TASK INPUTS »
* * * * *
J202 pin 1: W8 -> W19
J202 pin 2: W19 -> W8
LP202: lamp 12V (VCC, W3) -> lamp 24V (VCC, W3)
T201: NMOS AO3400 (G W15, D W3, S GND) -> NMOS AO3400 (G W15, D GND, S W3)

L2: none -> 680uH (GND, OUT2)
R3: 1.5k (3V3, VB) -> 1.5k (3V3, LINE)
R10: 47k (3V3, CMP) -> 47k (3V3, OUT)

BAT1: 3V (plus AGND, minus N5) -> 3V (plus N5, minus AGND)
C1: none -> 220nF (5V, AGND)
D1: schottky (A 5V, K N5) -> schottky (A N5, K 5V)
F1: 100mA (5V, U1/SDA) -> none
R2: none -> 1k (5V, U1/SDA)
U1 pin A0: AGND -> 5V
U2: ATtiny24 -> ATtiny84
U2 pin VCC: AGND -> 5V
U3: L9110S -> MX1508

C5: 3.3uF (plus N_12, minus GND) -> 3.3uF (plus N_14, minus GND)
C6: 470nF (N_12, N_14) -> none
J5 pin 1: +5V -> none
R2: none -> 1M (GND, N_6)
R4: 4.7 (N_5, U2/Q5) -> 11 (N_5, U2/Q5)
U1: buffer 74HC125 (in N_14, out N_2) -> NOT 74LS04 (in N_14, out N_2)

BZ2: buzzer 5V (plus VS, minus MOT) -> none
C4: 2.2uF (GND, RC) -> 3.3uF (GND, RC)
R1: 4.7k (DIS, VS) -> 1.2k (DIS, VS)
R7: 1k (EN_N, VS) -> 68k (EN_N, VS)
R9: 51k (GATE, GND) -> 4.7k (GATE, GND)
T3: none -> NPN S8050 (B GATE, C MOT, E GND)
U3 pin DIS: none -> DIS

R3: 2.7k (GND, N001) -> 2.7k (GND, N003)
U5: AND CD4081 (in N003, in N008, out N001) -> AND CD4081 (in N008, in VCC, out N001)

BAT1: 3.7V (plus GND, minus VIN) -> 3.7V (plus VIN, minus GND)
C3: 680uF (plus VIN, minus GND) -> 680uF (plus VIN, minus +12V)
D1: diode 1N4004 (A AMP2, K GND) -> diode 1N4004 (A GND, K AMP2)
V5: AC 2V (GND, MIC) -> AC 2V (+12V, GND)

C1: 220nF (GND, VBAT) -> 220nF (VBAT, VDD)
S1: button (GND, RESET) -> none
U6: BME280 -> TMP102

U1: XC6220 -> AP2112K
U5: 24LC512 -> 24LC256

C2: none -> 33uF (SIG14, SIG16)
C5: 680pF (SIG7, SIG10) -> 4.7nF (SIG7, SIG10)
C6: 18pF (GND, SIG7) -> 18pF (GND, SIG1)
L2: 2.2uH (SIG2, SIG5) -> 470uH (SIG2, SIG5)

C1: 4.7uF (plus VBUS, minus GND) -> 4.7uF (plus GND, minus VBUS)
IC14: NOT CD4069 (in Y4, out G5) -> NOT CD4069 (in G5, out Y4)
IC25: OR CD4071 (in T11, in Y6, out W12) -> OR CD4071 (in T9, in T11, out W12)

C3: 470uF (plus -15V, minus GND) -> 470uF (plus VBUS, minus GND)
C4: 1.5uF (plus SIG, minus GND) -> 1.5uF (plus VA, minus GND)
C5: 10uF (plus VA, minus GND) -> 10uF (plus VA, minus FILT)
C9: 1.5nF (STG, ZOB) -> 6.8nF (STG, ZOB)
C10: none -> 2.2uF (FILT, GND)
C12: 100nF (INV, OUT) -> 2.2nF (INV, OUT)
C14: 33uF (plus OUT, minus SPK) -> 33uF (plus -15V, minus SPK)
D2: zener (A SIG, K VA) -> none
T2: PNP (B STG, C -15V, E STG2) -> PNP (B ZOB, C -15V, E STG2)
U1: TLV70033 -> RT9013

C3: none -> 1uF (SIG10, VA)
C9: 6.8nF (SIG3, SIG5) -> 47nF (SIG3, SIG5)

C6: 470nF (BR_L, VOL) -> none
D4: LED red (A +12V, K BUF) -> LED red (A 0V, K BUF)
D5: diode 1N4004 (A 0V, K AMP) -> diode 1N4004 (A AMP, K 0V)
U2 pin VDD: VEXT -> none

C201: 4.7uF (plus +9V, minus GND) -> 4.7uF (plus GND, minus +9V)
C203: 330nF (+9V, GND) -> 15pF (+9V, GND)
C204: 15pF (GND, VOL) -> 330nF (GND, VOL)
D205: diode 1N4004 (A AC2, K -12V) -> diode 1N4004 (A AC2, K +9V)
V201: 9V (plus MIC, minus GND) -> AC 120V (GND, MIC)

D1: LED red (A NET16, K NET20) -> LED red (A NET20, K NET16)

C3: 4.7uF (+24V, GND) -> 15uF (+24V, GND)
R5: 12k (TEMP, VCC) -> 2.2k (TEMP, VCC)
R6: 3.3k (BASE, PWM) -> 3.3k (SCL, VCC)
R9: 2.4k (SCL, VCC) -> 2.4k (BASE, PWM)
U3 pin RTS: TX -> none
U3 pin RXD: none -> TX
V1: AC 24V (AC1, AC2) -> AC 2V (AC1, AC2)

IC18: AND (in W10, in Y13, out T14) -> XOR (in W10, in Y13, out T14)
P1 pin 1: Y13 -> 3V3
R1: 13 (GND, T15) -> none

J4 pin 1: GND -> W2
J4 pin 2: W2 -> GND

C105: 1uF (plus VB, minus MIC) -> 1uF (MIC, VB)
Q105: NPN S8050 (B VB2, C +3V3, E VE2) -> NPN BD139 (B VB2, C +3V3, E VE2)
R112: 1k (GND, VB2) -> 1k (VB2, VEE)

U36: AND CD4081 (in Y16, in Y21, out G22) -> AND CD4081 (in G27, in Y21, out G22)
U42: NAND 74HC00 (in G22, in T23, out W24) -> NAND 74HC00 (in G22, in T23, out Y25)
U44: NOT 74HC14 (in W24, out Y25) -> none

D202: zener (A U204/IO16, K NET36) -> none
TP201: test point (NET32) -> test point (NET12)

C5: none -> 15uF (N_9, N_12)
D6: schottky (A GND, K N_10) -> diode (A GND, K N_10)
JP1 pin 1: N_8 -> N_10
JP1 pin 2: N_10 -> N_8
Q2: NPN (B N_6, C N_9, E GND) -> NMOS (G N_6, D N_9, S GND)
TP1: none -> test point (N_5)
* * * * *
TRY IT » The full listing above is to be given again exactly.

TASK ANSWER »
J202 pin 1: W8 -> W19
J202 pin 2: W19 -> W8
LP202: lamp 12V (VCC, W3) -> lamp 24V (VCC, W3)
T201: NMOS AO3400 (G W15, D W3, S GND) -> NMOS AO3400 (G W15, D GND, S W3)

L2: none -> 680uH (GND, OUT2)
R3: 1.5k (3V3, VB) -> 1.5k (3V3, LINE)
R10: 47k (3V3, CMP) -> 47k (3V3, OUT)

BAT1: 3V (plus AGND, minus N5) -> 3V (plus N5, minus AGND)
C1: none -> 220nF (5V, AGND)
D1: schottky (A 5V, K N5) -> schottky (A N5, K 5V)
F1: 100mA (5V, U1/SDA) -> none
R2: none -> 1k (5V, U1/SDA)
U1 pin A0: AGND -> 5V
U2: ATtiny24 -> ATtiny84
U2 pin VCC: AGND -> 5V
U3: L9110S -> MX1508

C5: 3.3uF (plus N_12, minus GND) -> 3.3uF (plus N_14, minus GND)
C6: 470nF (N_12, N_14) -> none
J5 pin 1: +5V -> none
R2: none -> 1M (GND, N_6)
R4: 4.7 (N_5, U2/Q5) -> 11 (N_5, U2/Q5)
U1: buffer 74HC125 (in N_14, out N_2) -> NOT 74LS04 (in N_14, out N_2)

BZ2: buzzer 5V (plus VS, minus MOT) -> none
C4: 2.2uF (GND, RC) -> 3.3uF (GND, RC)
R1: 4.7k (DIS, VS) -> 1.2k (DIS, VS)
R7: 1k (EN_N, VS) -> 68k (EN_N, VS)
R9: 51k (GATE, GND) -> 4.7k (GATE, GND)
T3: none -> NPN S8050 (B GATE, C MOT, E GND)
U3 pin DIS: none -> DIS

R3: 2.7k (GND, N001) -> 2.7k (GND, N003)
U5: AND CD4081 (in N003, in N008, out N001) -> AND CD4081 (in N008, in VCC, out N001)

BAT1: 3.7V (plus GND, minus VIN) -> 3.7V (plus VIN, minus GND)
C3: 680uF (plus VIN, minus GND) -> 680uF (plus VIN, minus +12V)
D1: diode 1N4004 (A AMP2, K GND) -> diode 1N4004 (A GND, K AMP2)
V5: AC 2V (GND, MIC) -> AC 2V (+12V, GND)

C1: 220nF (GND, VBAT) -> 220nF (VBAT, VDD)
S1: button (GND, RESET) -> none
U6: BME280 -> TMP102

U1: XC6220 -> AP2112K
U5: 24LC512 -> 24LC256

C2: none -> 33uF (SIG14, SIG16)
C5: 680pF (SIG7, SIG10) -> 4.7nF (SIG7, SIG10)
C6: 18pF (GND, SIG7) -> 18pF (GND, SIG1)
L2: 2.2uH (SIG2, SIG5) -> 470uH (SIG2, SIG5)

C1: 4.7uF (plus VBUS, minus GND) -> 4.7uF (plus GND, minus VBUS)
IC14: NOT CD4069 (in Y4, out G5) -> NOT CD4069 (in G5, out Y4)
IC25: OR CD4071 (in T11, in Y6, out W12) -> OR CD4071 (in T9, in T11, out W12)

C3: 470uF (plus -15V, minus GND) -> 470uF (plus VBUS, minus GND)
C4: 1.5uF (plus SIG, minus GND) -> 1.5uF (plus VA, minus GND)
C5: 10uF (plus VA, minus GND) -> 10uF (plus VA, minus FILT)
C9: 1.5nF (STG, ZOB) -> 6.8nF (STG, ZOB)
C10: none -> 2.2uF (FILT, GND)
C12: 100nF (INV, OUT) -> 2.2nF (INV, OUT)
C14: 33uF (plus OUT, minus SPK) -> 33uF (plus -15V, minus SPK)
D2: zener (A SIG, K VA) -> none
T2: PNP (B STG, C -15V, E STG2) -> PNP (B ZOB, C -15V, E STG2)
U1: TLV70033 -> RT9013

C3: none -> 1uF (SIG10, VA)
C9: 6.8nF (SIG3, SIG5) -> 47nF (SIG3, SIG5)

C6: 470nF (BR_L, VOL) -> none
D4: LED red (A +12V, K BUF) -> LED red (A 0V, K BUF)
D5: diode 1N4004 (A 0V, K AMP) -> diode 1N4004 (A AMP, K 0V)
U2 pin VDD: VEXT -> none

C201: 4.7uF (plus +9V, minus GND) -> 4.7uF (plus GND, minus +9V)
C203: 330nF (+9V, GND) -> 15pF (+9V, GND)
C204: 15pF (GND, VOL) -> 330nF (GND, VOL)
D205: diode 1N4004 (A AC2, K -12V) -> diode 1N4004 (A AC2, K +9V)
V201: 9V (plus MIC, minus GND) -> AC 120V (GND, MIC)

D1: LED red (A NET16, K NET20) -> LED red (A NET20, K NET16)

C3: 4.7uF (+24V, GND) -> 15uF (+24V, GND)
R5: 12k (TEMP, VCC) -> 2.2k (TEMP, VCC)
R6: 3.3k (BASE, PWM) -> 3.3k (SCL, VCC)
R9: 2.4k (SCL, VCC) -> 2.4k (BASE, PWM)
U3 pin RTS: TX -> none
U3 pin RXD: none -> TX
V1: AC 24V (AC1, AC2) -> AC 2V (AC1, AC2)

IC18: AND (in W10, in Y13, out T14) -> XOR (in W10, in Y13, out T14)
P1 pin 1: Y13 -> 3V3
R1: 13 (GND, T15) -> none

J4 pin 1: GND -> W2
J4 pin 2: W2 -> GND

C105: 1uF (plus VB, minus MIC) -> 1uF (MIC, VB)
Q105: NPN S8050 (B VB2, C +3V3, E VE2) -> NPN BD139 (B VB2, C +3V3, E VE2)
R112: 1k (GND, VB2) -> 1k (VB2, VEE)

U36: AND CD4081 (in Y16, in Y21, out G22) -> AND CD4081 (in G27, in Y21, out G22)
U42: NAND 74HC00 (in G22, in T23, out W24) -> NAND 74HC00 (in G22, in T23, out Y25)
U44: NOT 74HC14 (in W24, out Y25) -> none

D202: zener (A U204/IO16, K NET36) -> none
TP201: test point (NET32) -> test point (NET12)

C5: none -> 15uF (N_9, N_12)
D6: schottky (A GND, K N_10) -> diode (A GND, K N_10)
JP1 pin 1: N_8 -> N_10
JP1 pin 2: N_10 -> N_8
Q2: NPN (B N_6, C N_9, E GND) -> NMOS (G N_6, D N_9, S GND)
TP1: none -> test point (N_5)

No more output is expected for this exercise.